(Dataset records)
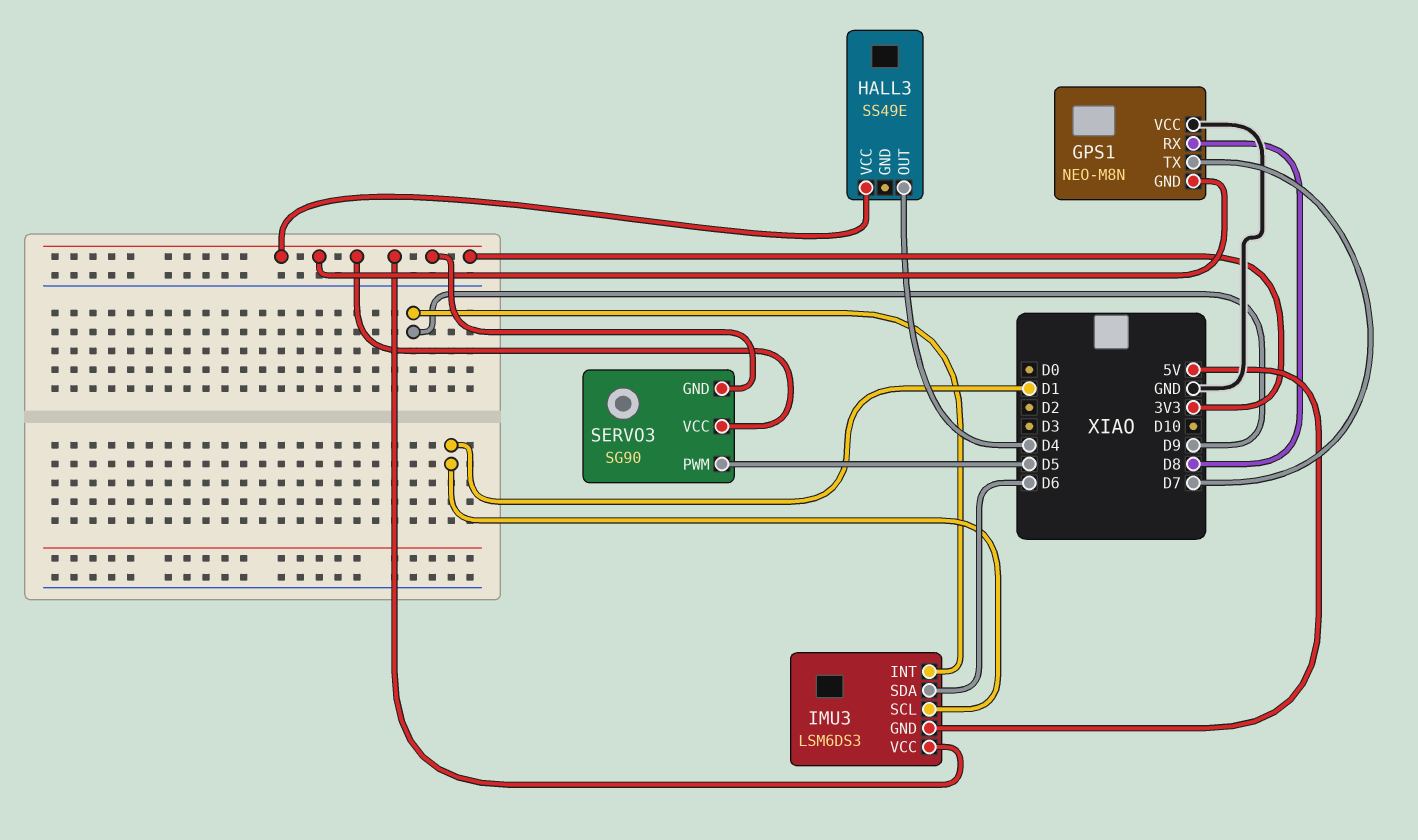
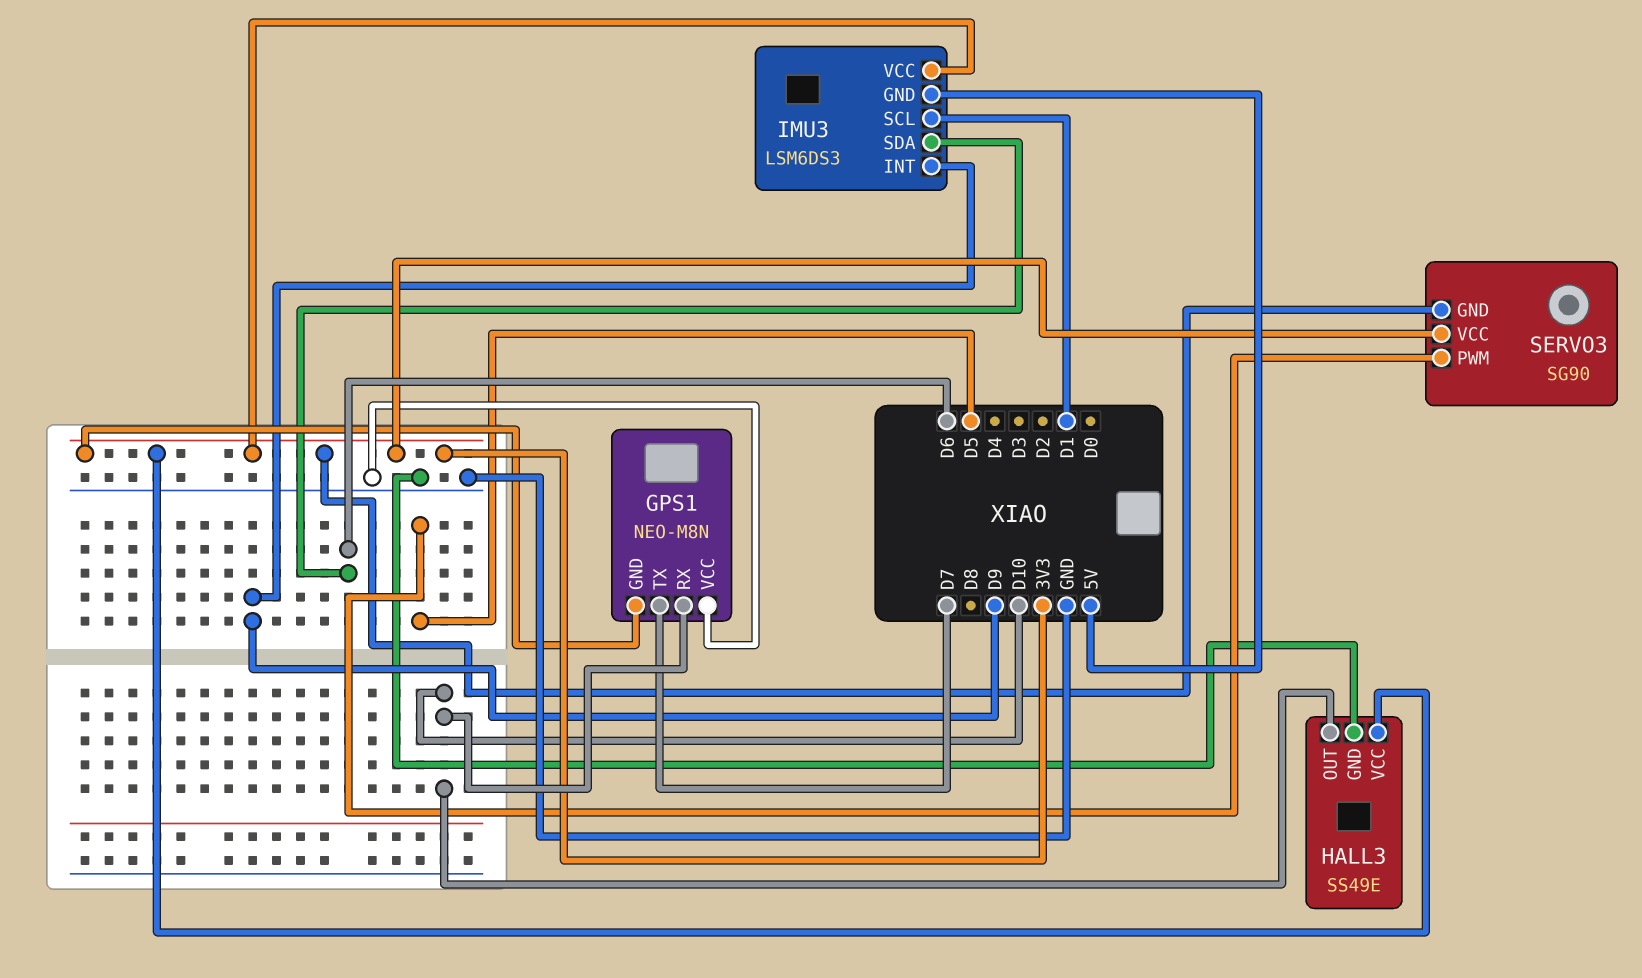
GPS1 pin RX: D8 -> D10
HALL3 pin GND: none -> GND
HALL3 pin OUT: D4 -> D10

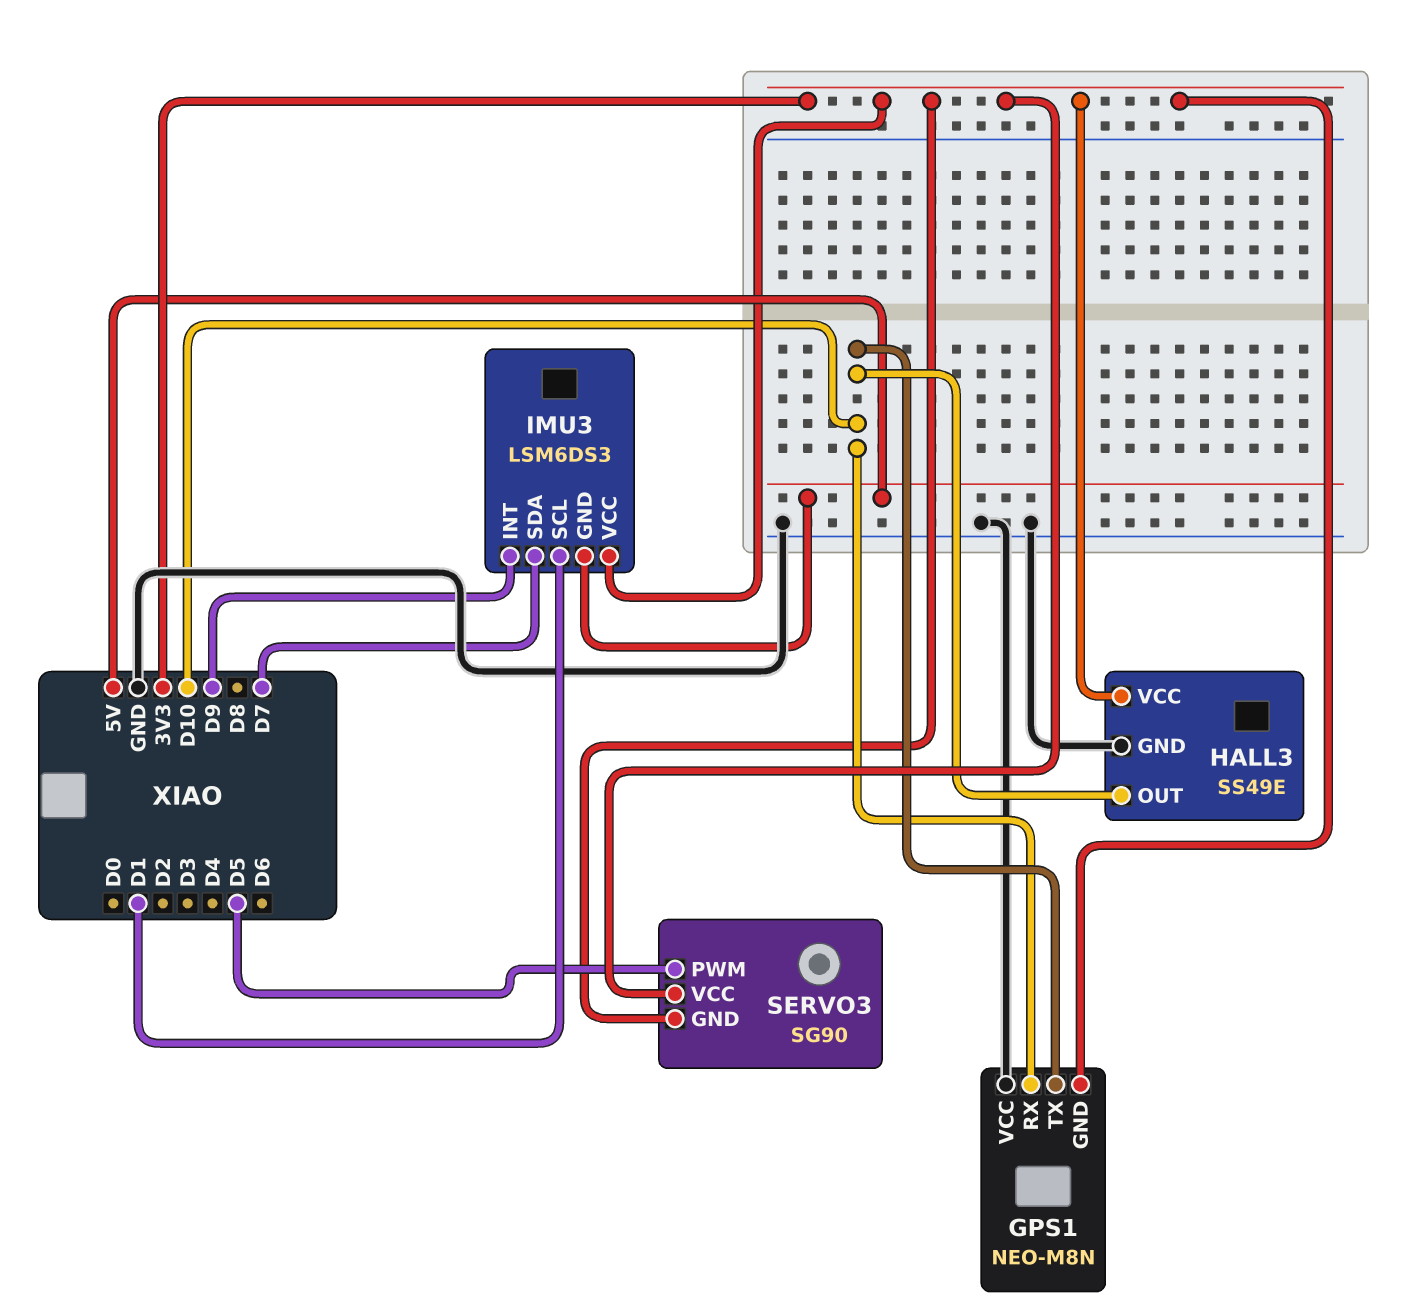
GPS1 pin TX: D7 -> D10
IMU3 pin SDA: D6 -> D7

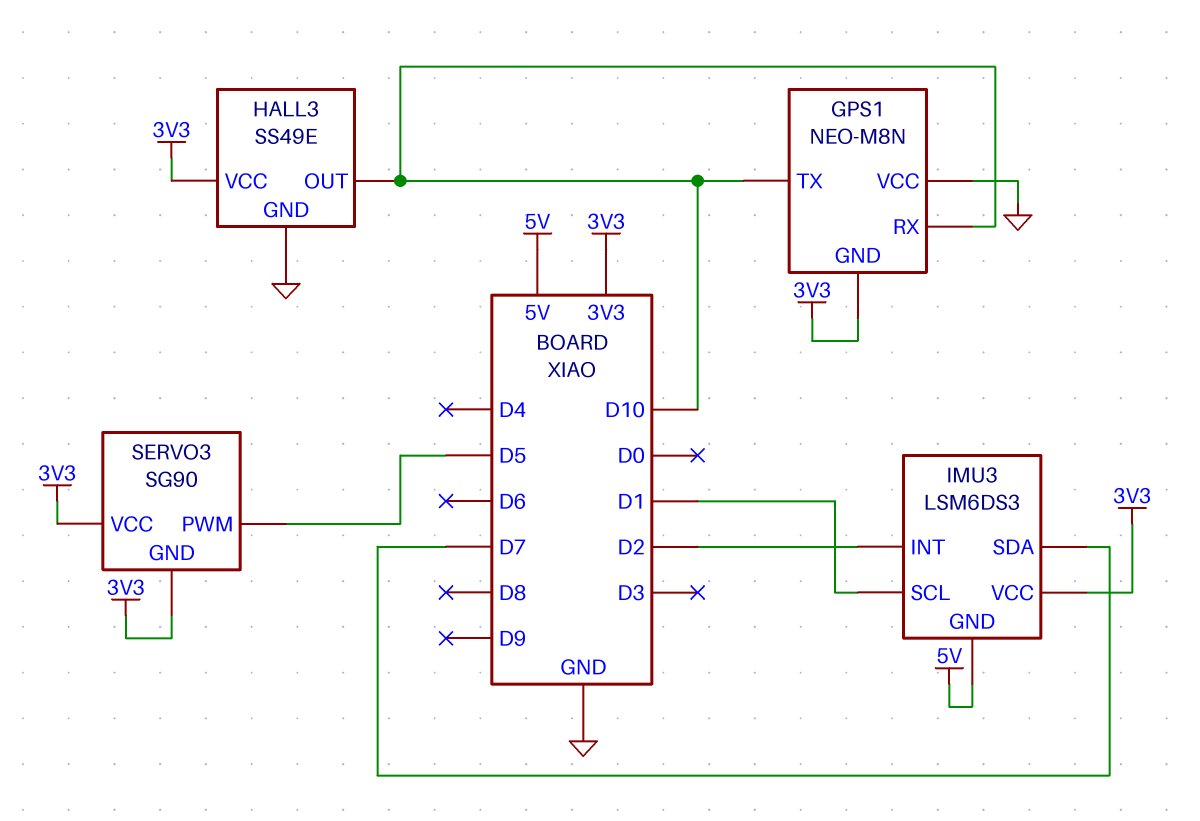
IMU3 pin INT: D9 -> D2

### INSTRUCTIONS FOR THE TASK
Every record should be duplicated exactly, though any picture in it must be left out.

### RESULT FOR THIS EXERCISE
GPS1 pin RX: D8 -> D10
HALL3 pin GND: none -> GND
HALL3 pin OUT: D4 -> D10

GPS1 pin TX: D7 -> D10
IMU3 pin SDA: D6 -> D7

IMU3 pin INT: D9 -> D2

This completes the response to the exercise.